Set down the whole listing below exactly, without pictures.

:: DATA SECTION ::
───
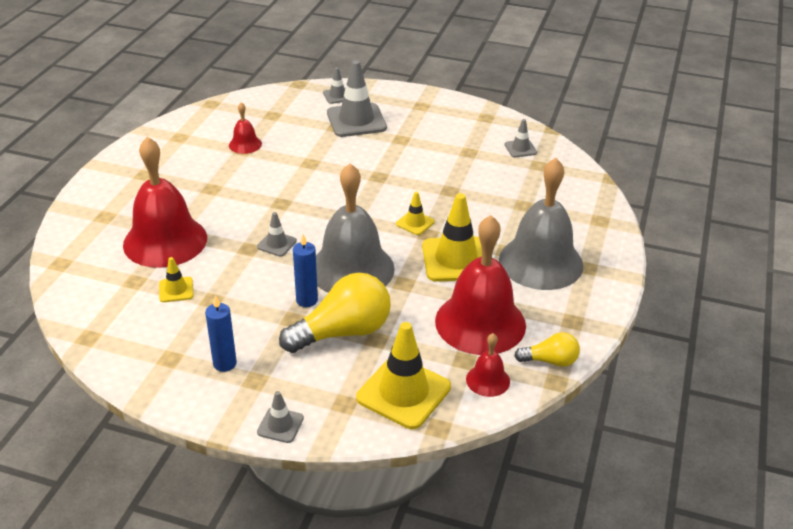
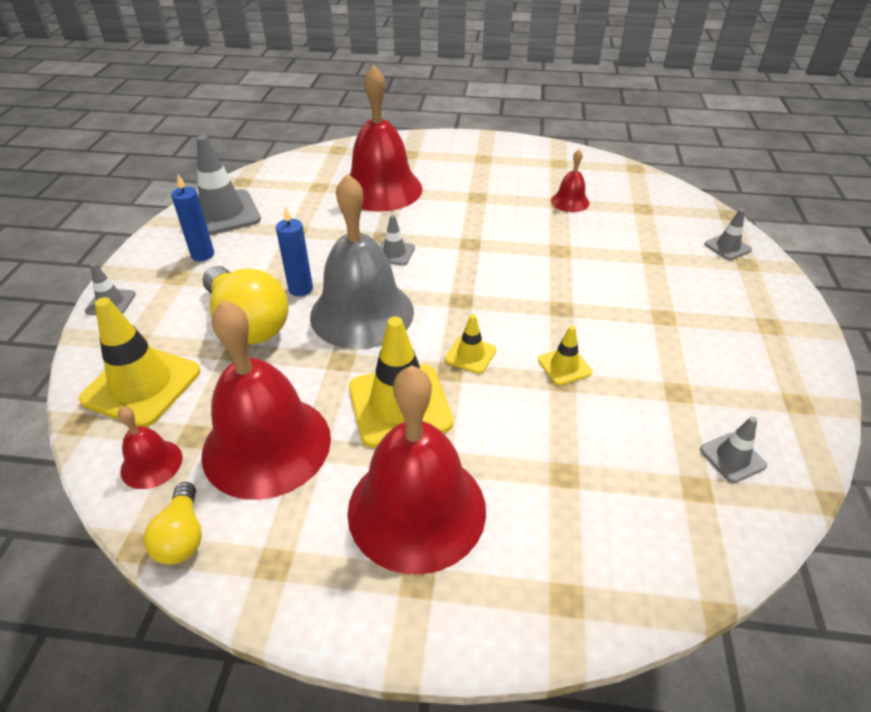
camera: 80 degrees right, 5 degrees up
(176, 290) = (309, 209): yellow traffic cone -> yellow traffic cone (564, 366)
(356, 120) = (680, 271): grey traffic cone -> grey traffic cone (222, 214)
(541, 262) = (416, 509): grey bell -> red bell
───
:: RESPONSE ::
camera: 80 degrees right, 5 degrees up
(176, 290) = (309, 209): yellow traffic cone -> yellow traffic cone (564, 366)
(356, 120) = (680, 271): grey traffic cone -> grey traffic cone (222, 214)
(541, 262) = (416, 509): grey bell -> red bell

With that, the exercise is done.